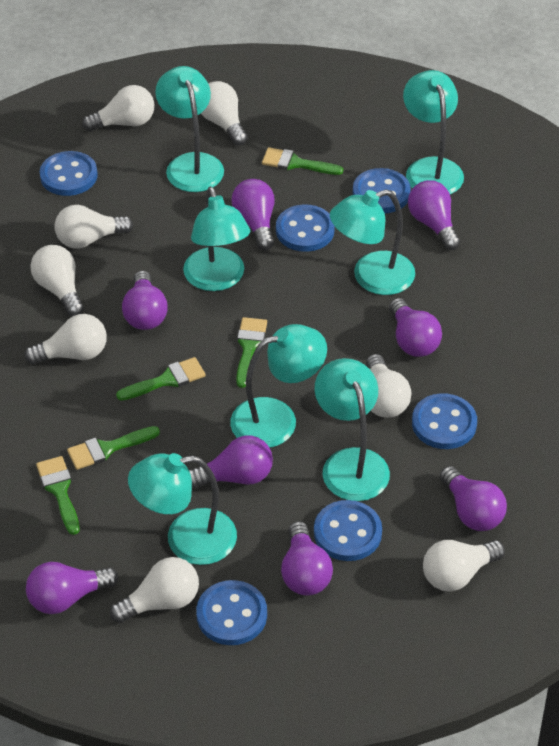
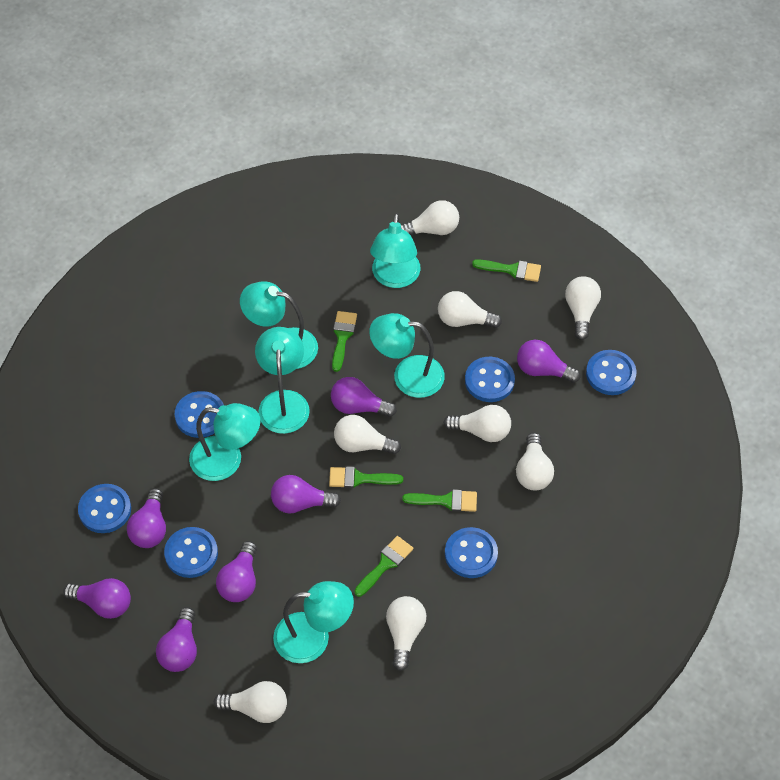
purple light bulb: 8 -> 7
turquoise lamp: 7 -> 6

# # # #

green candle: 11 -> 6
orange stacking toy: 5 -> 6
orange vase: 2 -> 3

# # # #

◆ Exercise requirements ◆
Taking the entries above, print exactly the lines starting at the line with "green candle: 11 -> 6" and ending at the line with "orange vase: 2 -> 3", both included.

◆ Result ◆
green candle: 11 -> 6
orange stacking toy: 5 -> 6
orange vase: 2 -> 3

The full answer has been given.